Top of Entries supplied
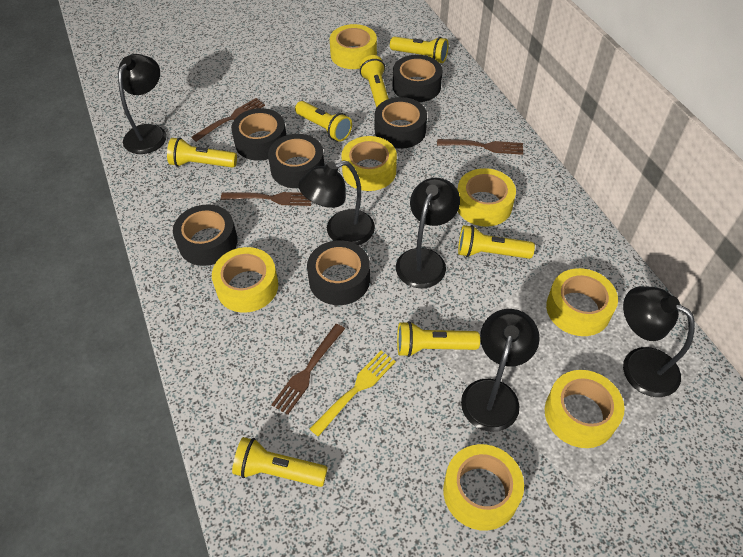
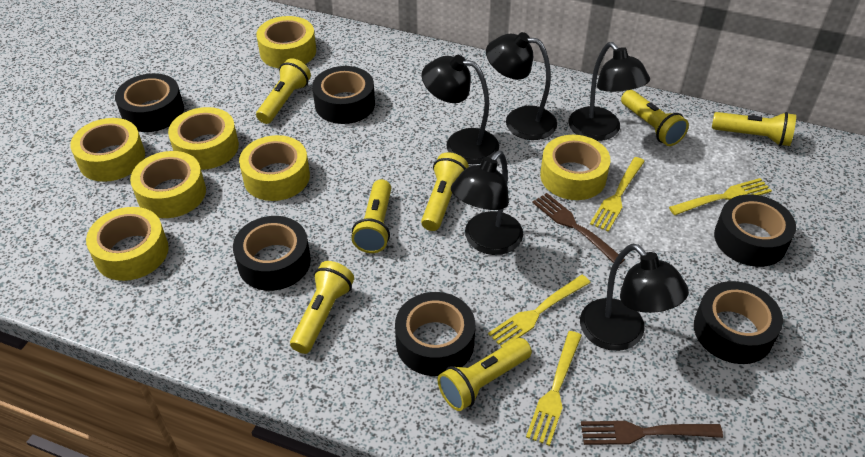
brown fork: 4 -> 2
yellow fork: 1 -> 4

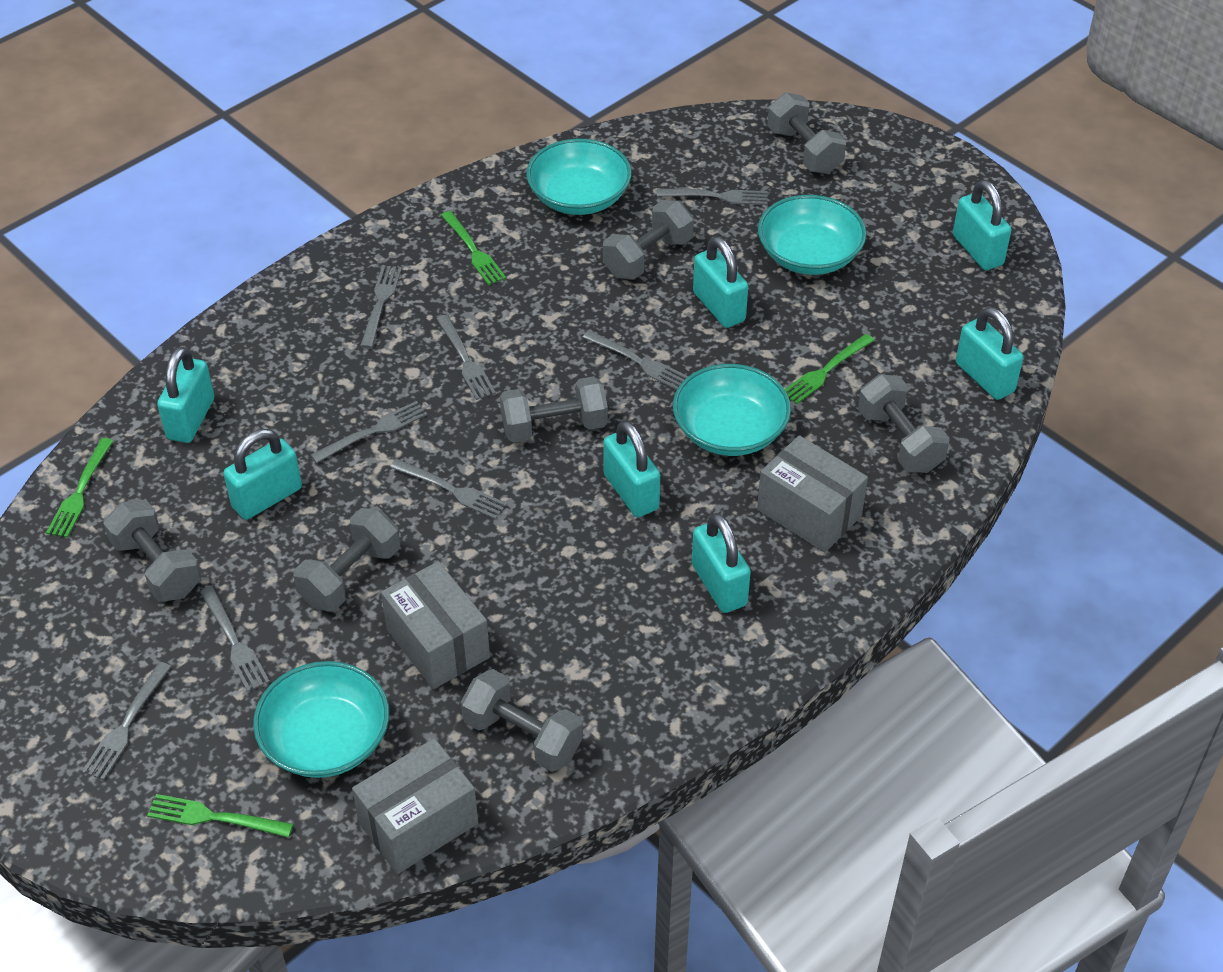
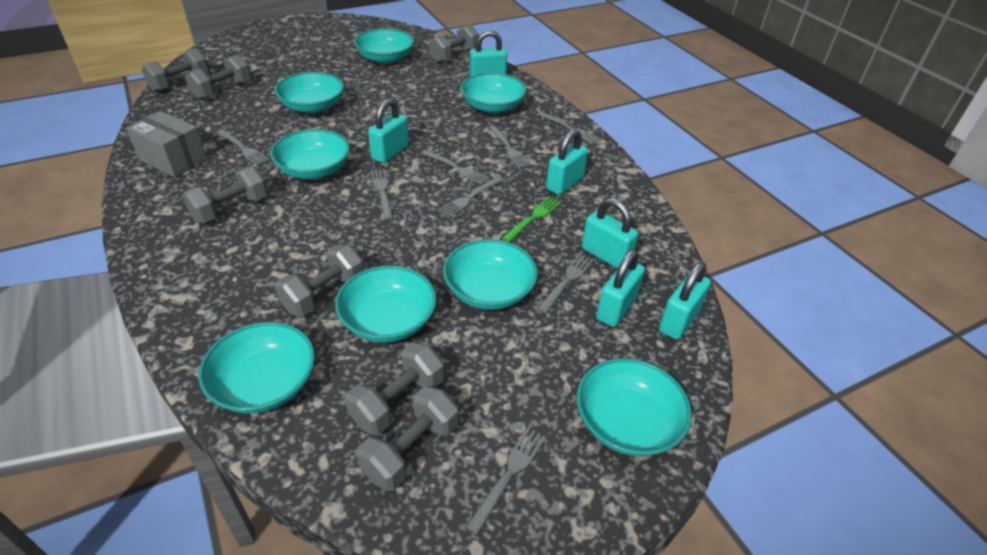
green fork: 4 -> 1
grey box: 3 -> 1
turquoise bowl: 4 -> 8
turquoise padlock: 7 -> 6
Bottom of Entries supplied
Task directions => Only the text is to be copied: please reproduce the records exactly and drop the pictures.

Reply to the task =>
brown fork: 4 -> 2
yellow fork: 1 -> 4

green fork: 4 -> 1
grey box: 3 -> 1
turquoise bowl: 4 -> 8
turquoise padlock: 7 -> 6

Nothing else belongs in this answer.